MATERIAL FOR THIS EXERCISE:

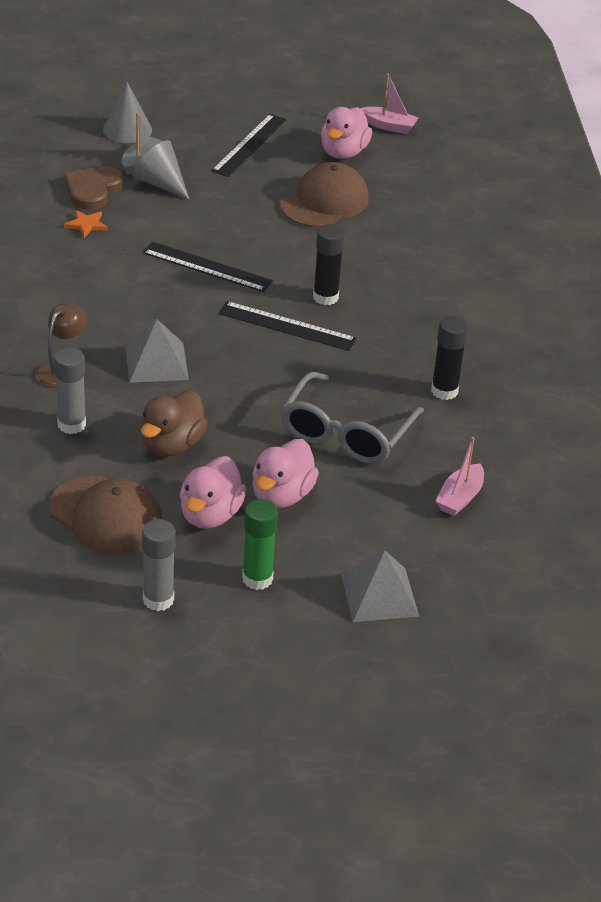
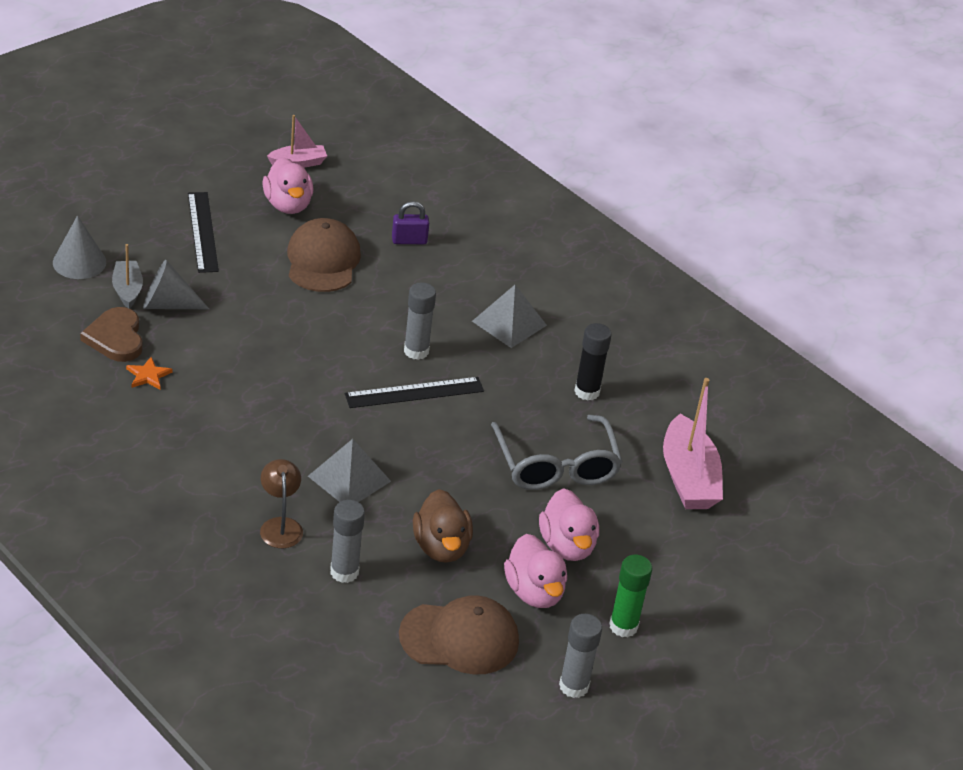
camera: 40 degrees left, 0 degrees up
(207, 267) = (294, 368): black ruler -> none
(325, 297) = (416, 351): black glue stick -> grey glue stick
(379, 594) = (716, 589): grey pyramid -> grey pyramid (509, 323)
(419, 216) = (409, 240): none -> purple padlock
(460, 498) = (688, 478): pink boat -> pink boat, size x1.76

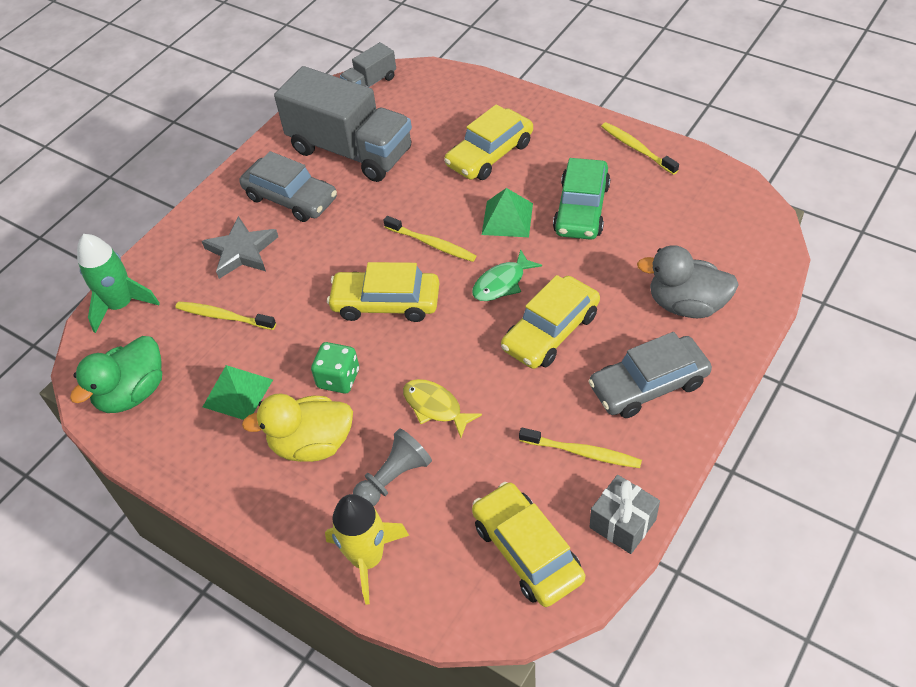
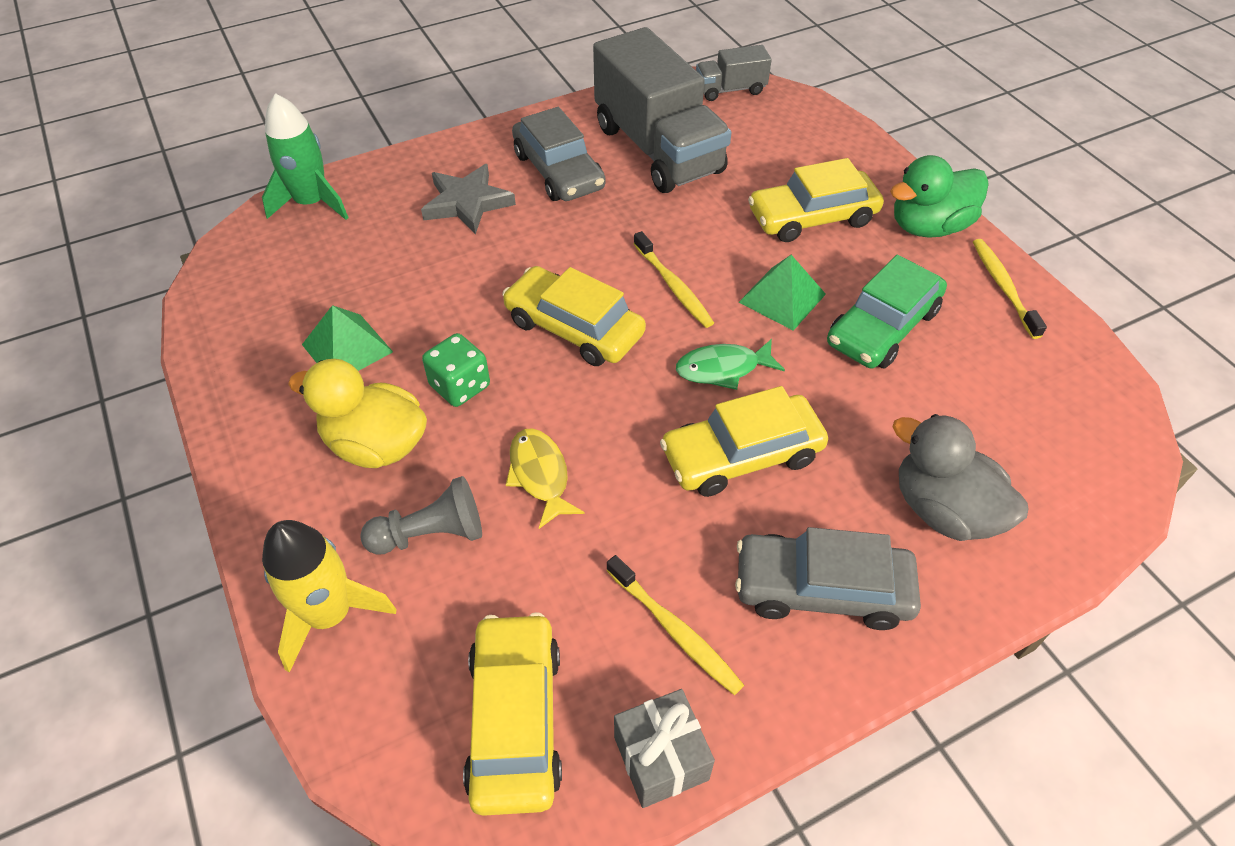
camera: 25 degrees right, 0 degrees up
(132, 393) = (250, 296): green duck -> green duck (928, 227)
(224, 317) = (397, 261): yellow toothbrush -> none

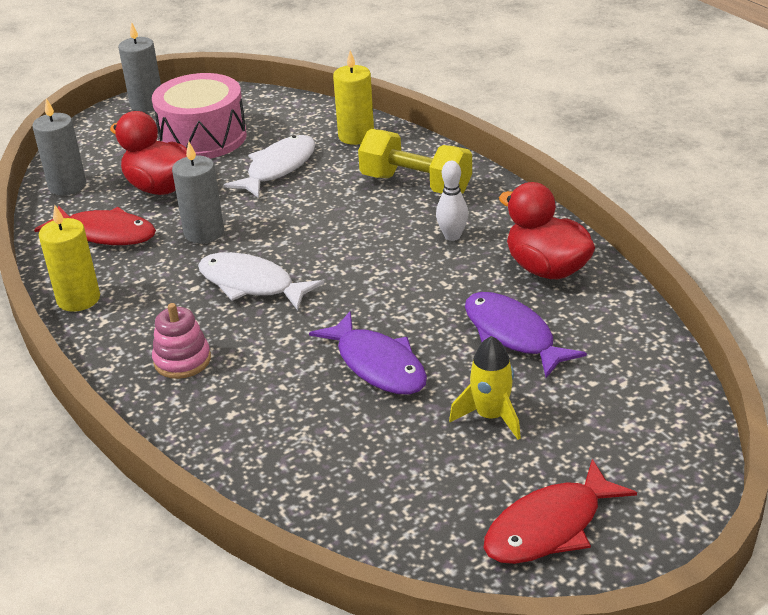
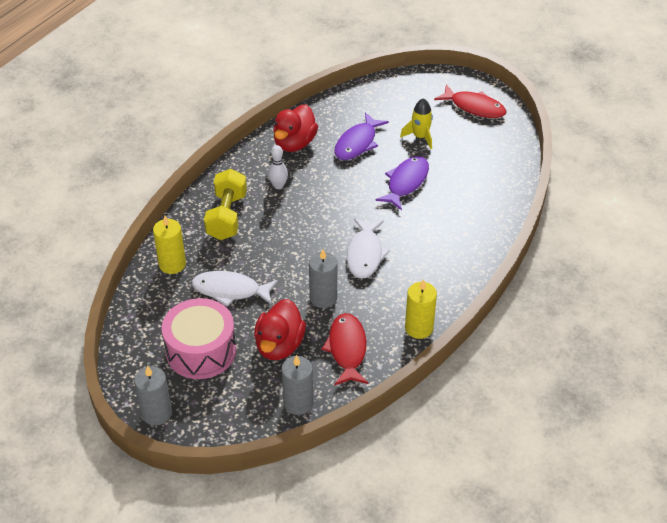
camera: 115 degrees left, 10 degrees up
(182, 360) = (444, 256): pink stacking toy -> none

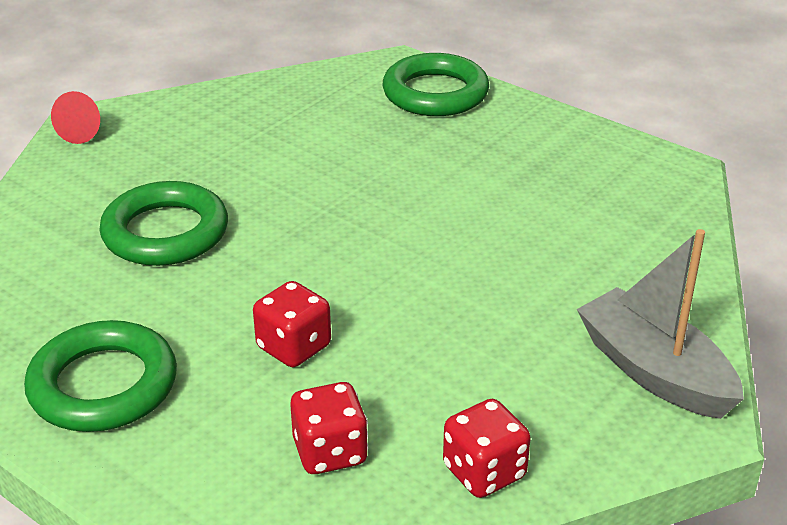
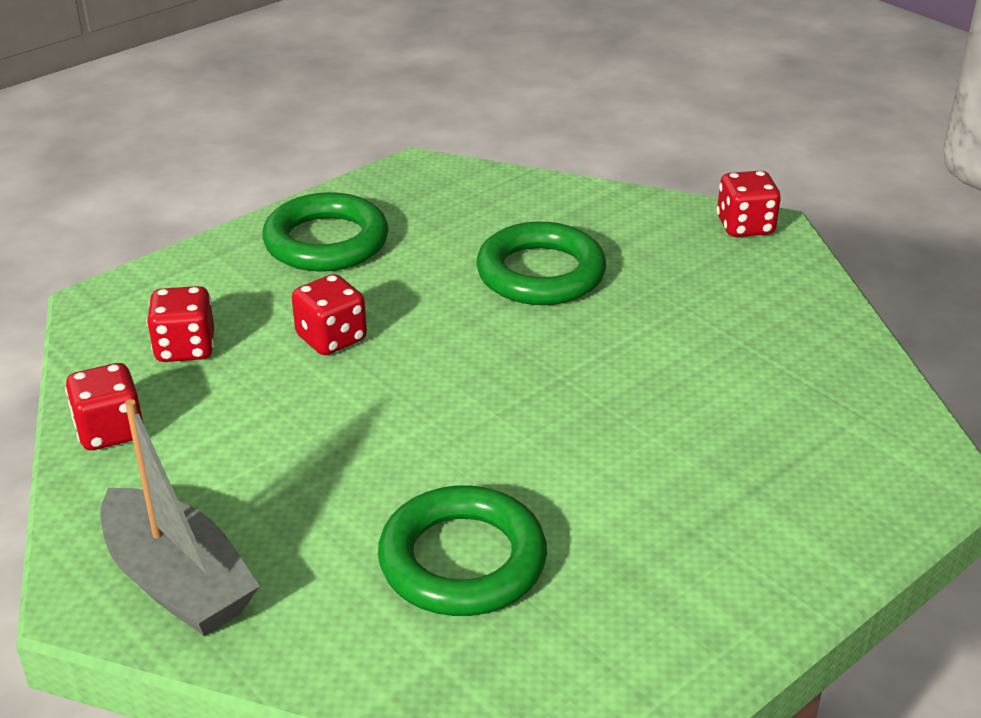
camera: 100 degrees right, 0 degrees up
(83, 132) = (745, 226): red cone -> red dice
(435, 93) = (844, 500): green ring -> green ring (462, 560)
(654, 371) = (178, 582): grey boat -> grey boat turned 75 degrees clockwise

INSTRUCTION: What is needed is a copy of every line above in which "left" appears.

SOLUTION TO THE PROBLEM:
camera: 40 degrees left, 0 degrees up
camera: 115 degrees left, 10 degrees up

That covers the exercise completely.